<<<<
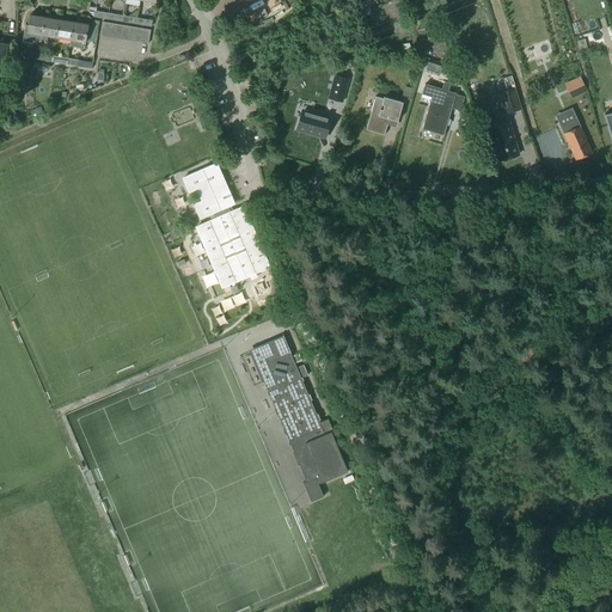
[(42,36),(46,18),(30,16),(29,26),(25,25),(23,40),(32,41),(34,35),(42,36)]
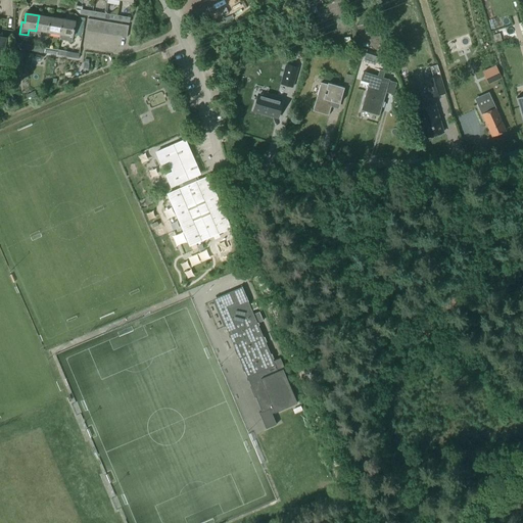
[(48,33),(51,17),(39,15),(36,31),(35,34),(40,35),(40,32),(48,33)]
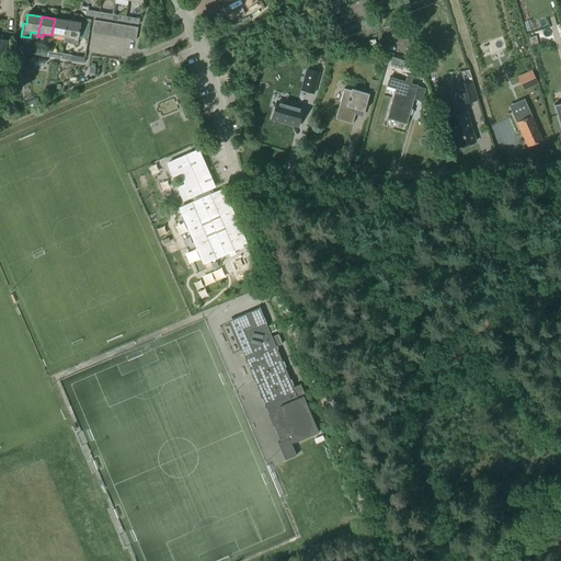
[(307,16),(298,19),(300,32),(310,31),(307,16)]
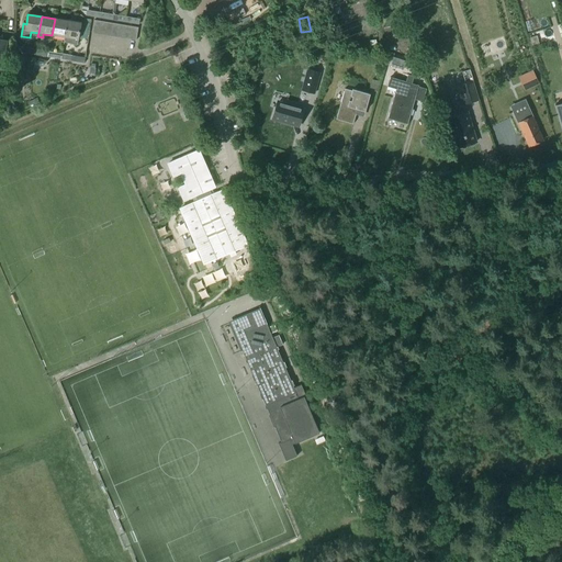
[(65,37),(68,21),(55,19),(52,35),(65,37)]
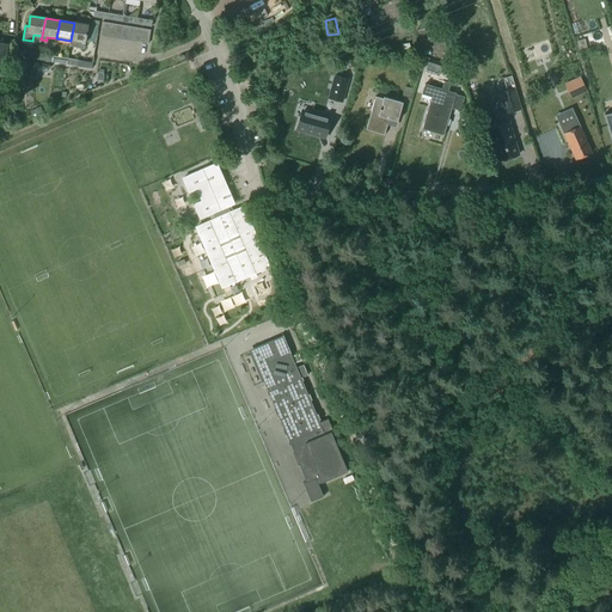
[(84,49),(89,25),(74,23),(71,41),(69,47),(84,49)]
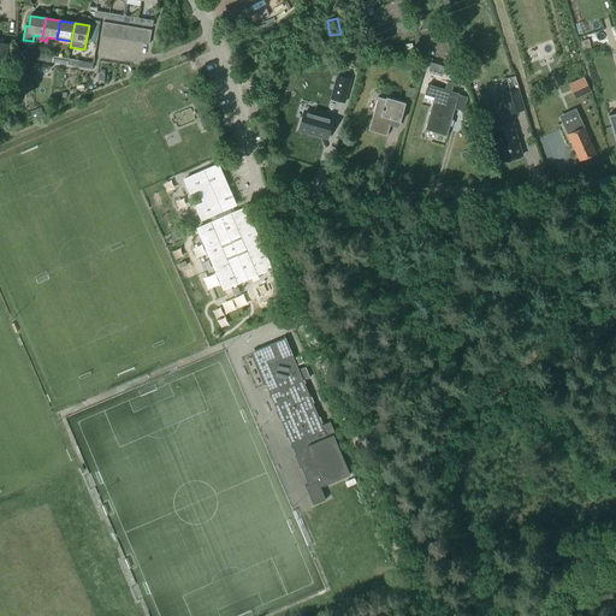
[(354,60),(359,51),(350,47),(347,57),(354,60)]
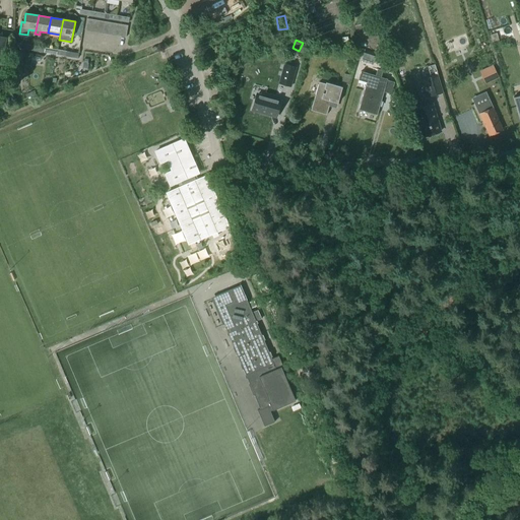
[(362,61),(373,64),(375,57),(359,52),(356,60),(362,62),(362,61)]
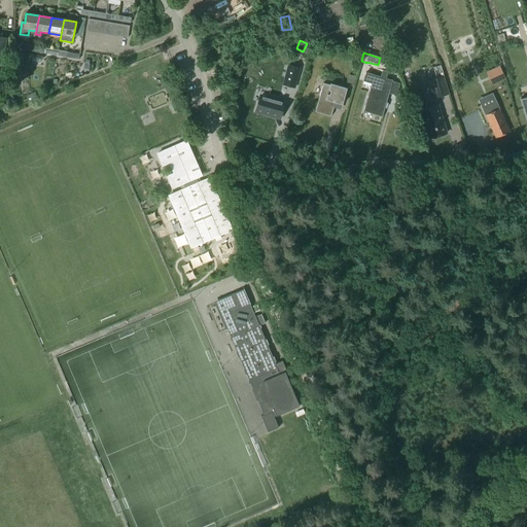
[(295,85),(301,68),(288,65),(283,82),(295,85)]
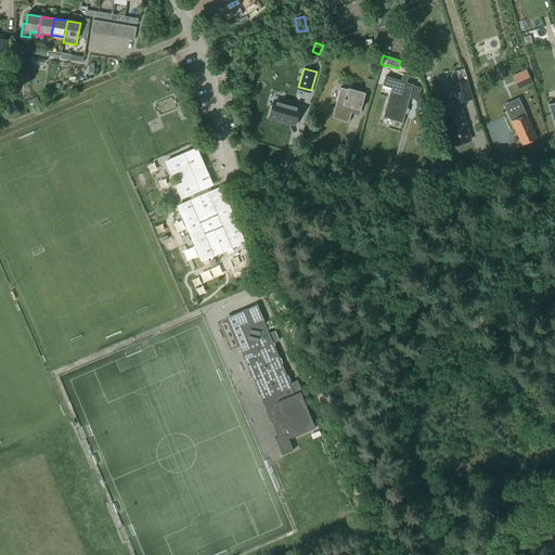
[(526,71),(513,76),(519,90),(532,84),(526,71)]
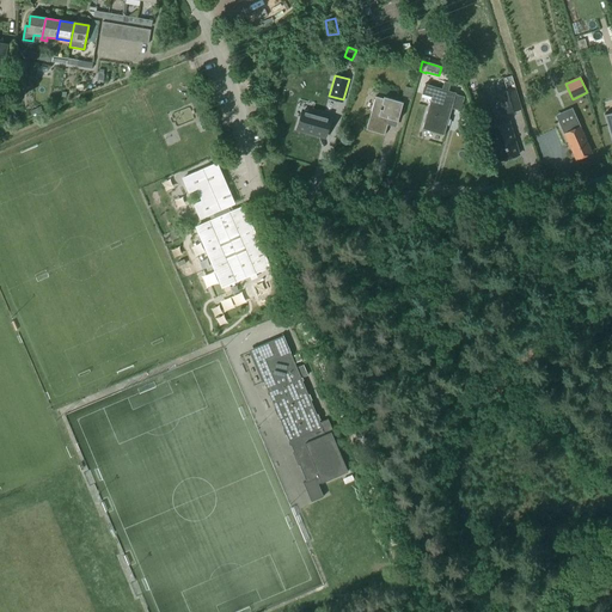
[(442,90),(424,85),(422,95),(432,98),(422,130),(444,136),(451,109),(460,111),(464,98),(456,96),(456,93),(448,92),(451,84),(444,83),(442,90)]
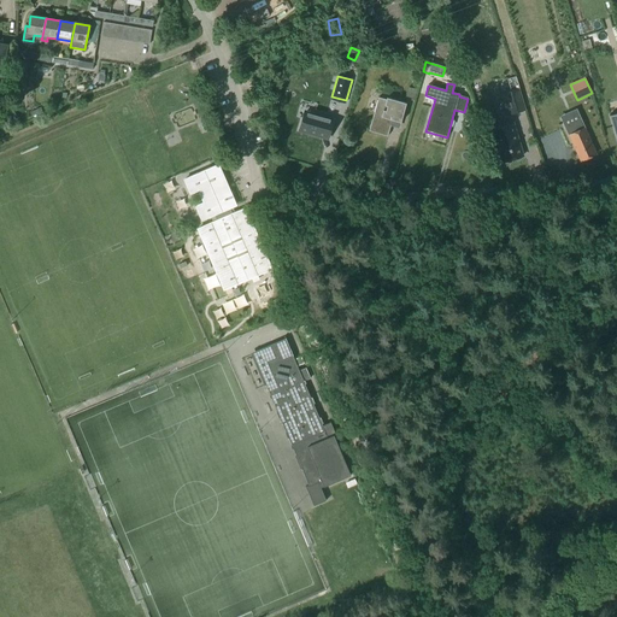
[(409,88),(405,99),(413,101),(416,90),(409,88)]
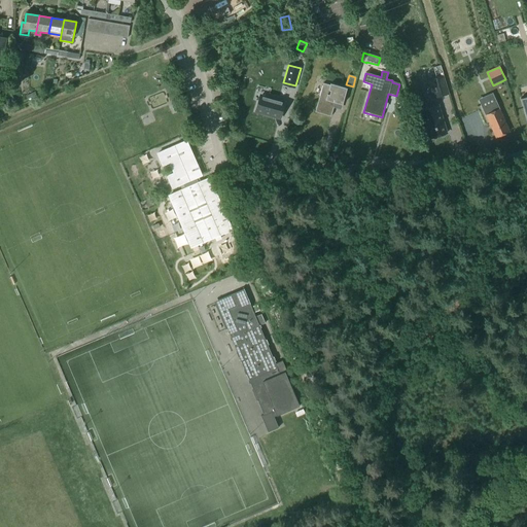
[(443,76),(429,80),(430,81),(433,94),(435,99),(448,95),(443,76)]
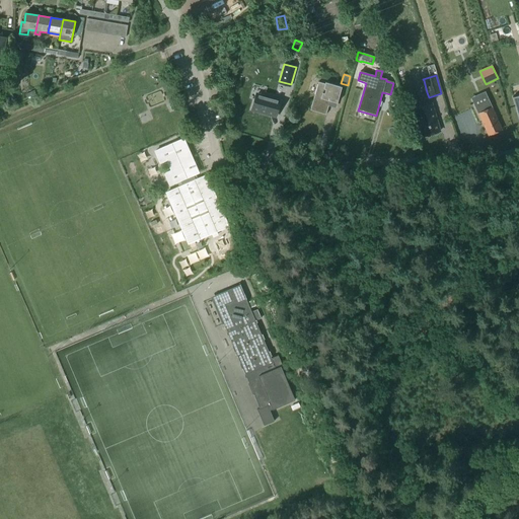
[(324,84),(318,82),(310,110),(325,115),(328,106),(332,107),(334,102),(337,103),(342,87),(325,83),(324,84)]
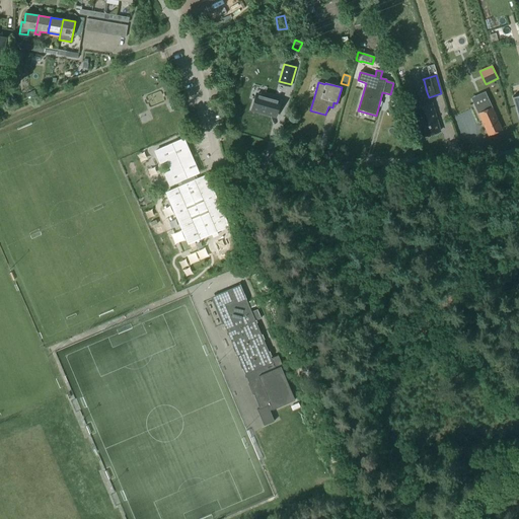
[(256,95),(252,109),(276,117),(280,101),(256,95)]
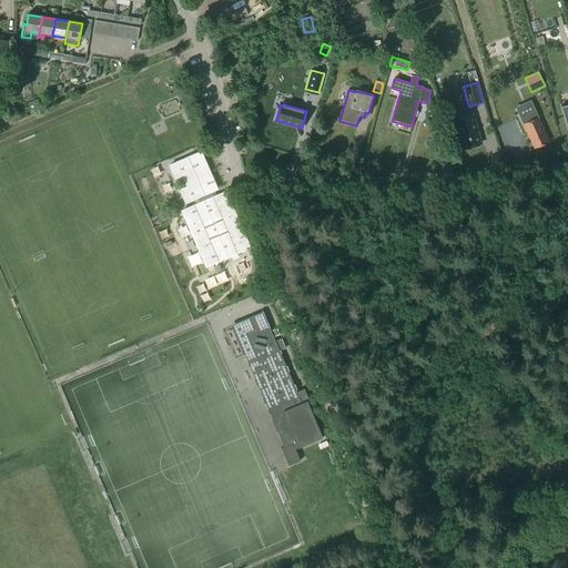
[(473,114),(454,120),(463,150),(482,144),(473,114)]
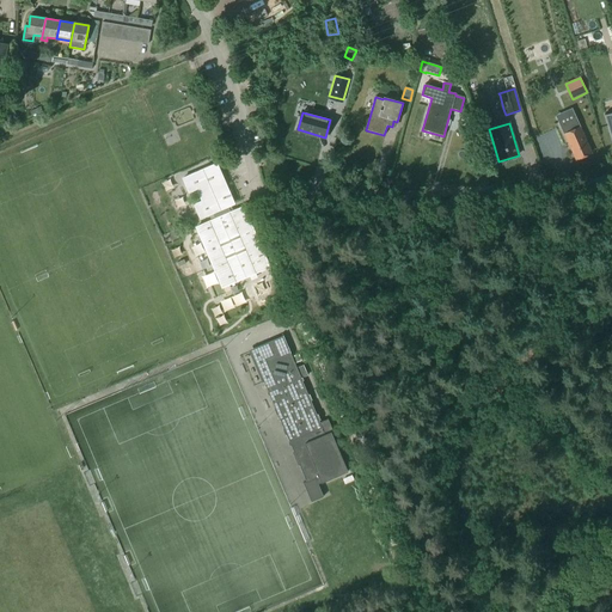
[(575,160),(592,153),(580,127),(564,134),(575,160)]
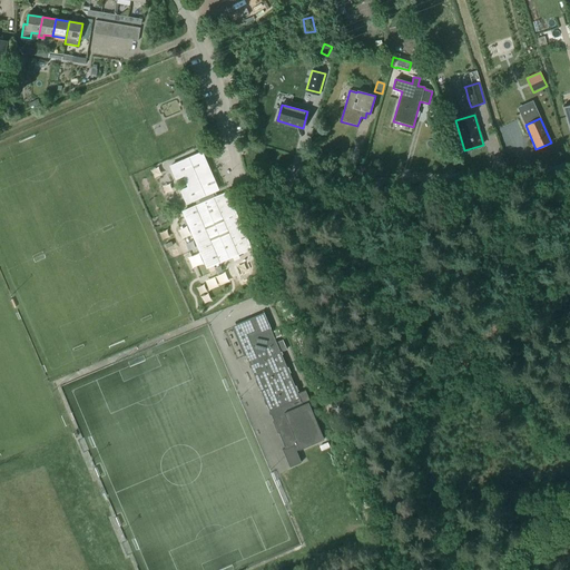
[(212,193),(217,190),(202,154),(170,167),(176,179),(188,174),(194,186),(182,192),(187,204),(199,198),(202,204),(183,213),(207,267),(251,249),(226,194),(214,199),(212,193)]
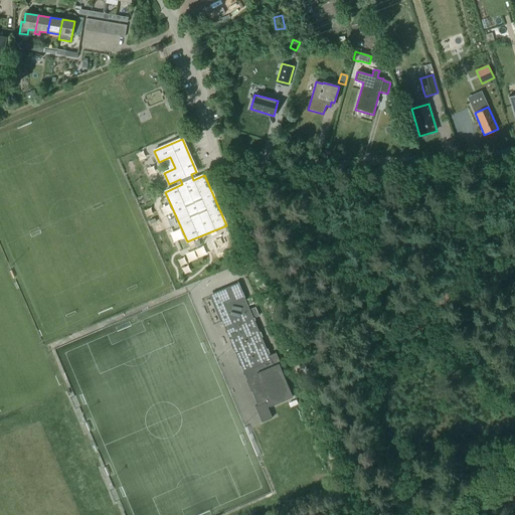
[(249,310),(240,289),(238,285),(212,297),(219,313),(218,314),(243,372),(258,405),(254,406),(262,422),(272,418),(268,407),(292,396),(279,364),(280,363),(276,353),(269,356),(253,319),(259,316),(255,308),(249,310)]
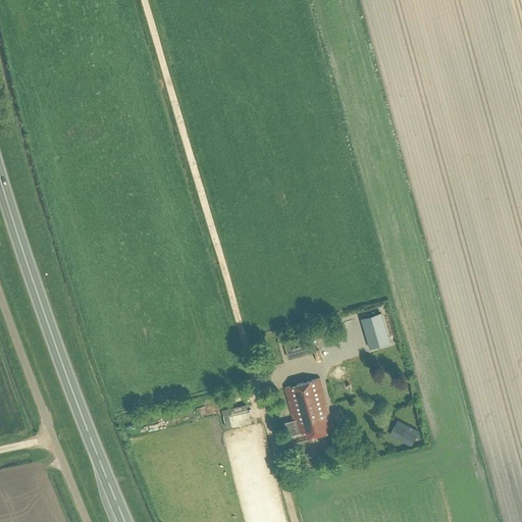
[(381,312),(361,318),(370,348),(389,342),(381,312)]
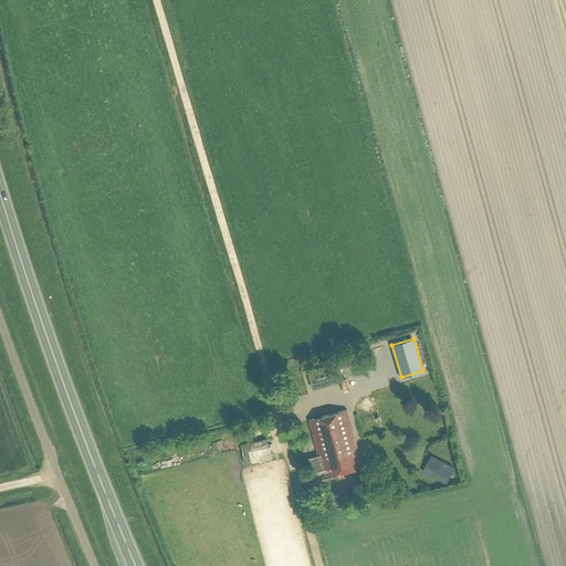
[(325,366),(308,370),(313,387),(335,381),(332,369),(326,370),(325,366)]
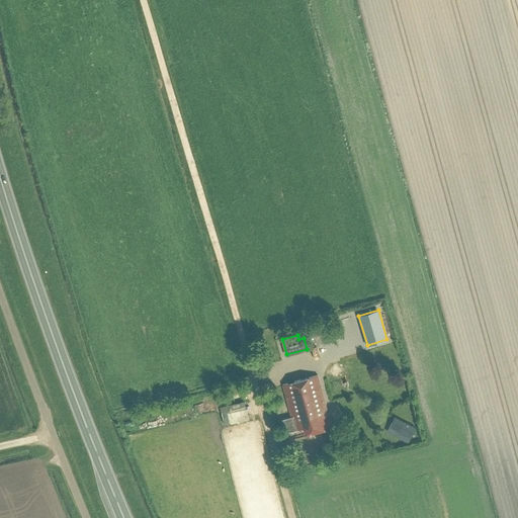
[(318,374),(282,383),(291,417),(285,418),(289,431),(295,429),(304,427),(306,433),(325,428),(323,422),(330,420),(318,374)]
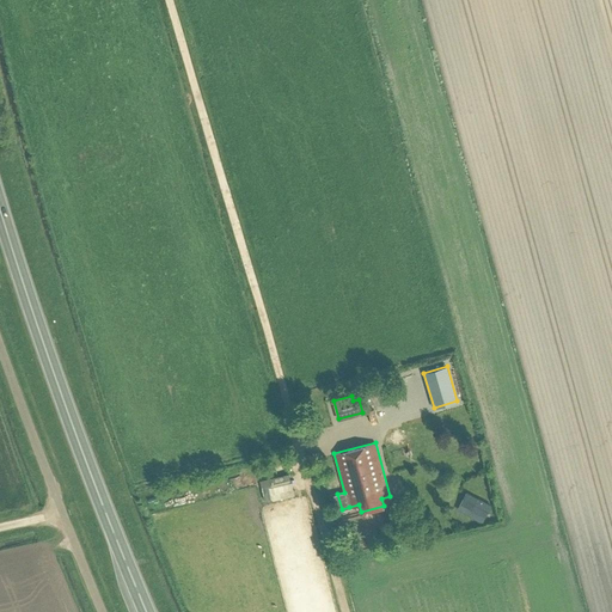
[(291,479),(288,473),(269,478),(259,481),(264,500),(269,499),(267,485),(270,485),(270,484),(291,479)]
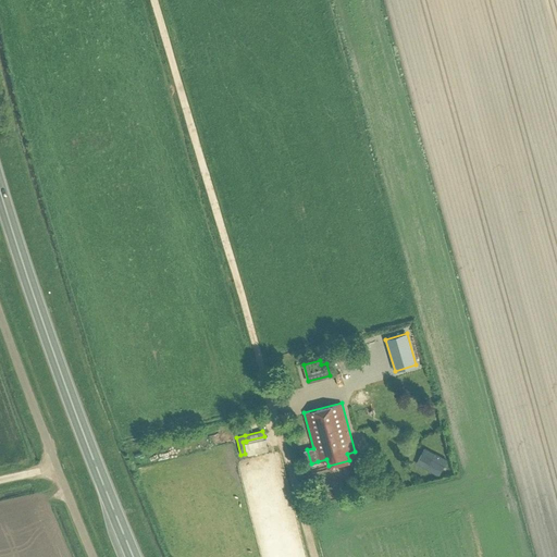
[(448,462),(436,456),(431,466),(444,472),(448,462)]
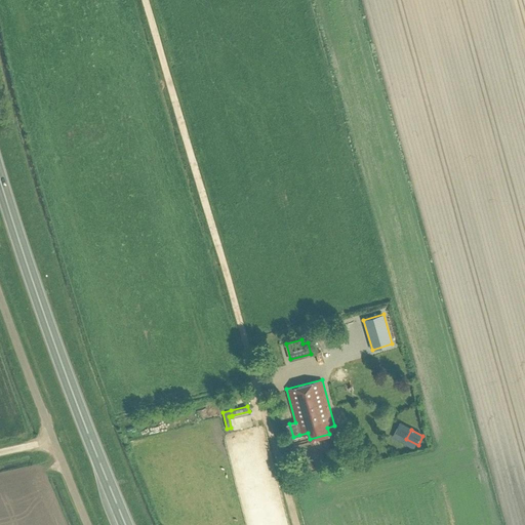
All buildings are outlined.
>>>>
## WHAT THE EXERCISE ASKS:
Pictures do not belong in the answer. Return the lines above starting at the one with "[(362,61),(373,64),(375,57),(359,52),(356,60),(362,62),(362,61)]" and ending at the one with "[(575,160),(592,153),(580,127),(564,134),(575,160)]", both kept, exactly.

## OUTPUT BELOW:
[(362,61),(373,64),(375,57),(359,52),(356,60),(362,62),(362,61)]
[(295,85),(301,68),(288,65),(283,82),(295,85)]
[(526,71),(513,76),(519,90),(532,84),(526,71)]
[(442,90),(424,85),(422,95),(432,98),(422,130),(444,136),(451,109),(460,111),(464,98),(456,96),(456,93),(448,92),(451,84),(444,83),(442,90)]
[(409,88),(405,99),(413,101),(416,90),(409,88)]
[(443,76),(429,80),(430,81),(433,94),(435,99),(448,95),(443,76)]
[(324,84),(318,82),(310,110),(325,115),(328,106),(332,107),(334,102),(337,103),(342,87),(325,83),(324,84)]
[(256,95),(252,109),(276,117),(280,101),(256,95)]
[(473,114),(454,120),(463,150),(482,144),(473,114)]
[(575,160),(592,153),(580,127),(564,134),(575,160)]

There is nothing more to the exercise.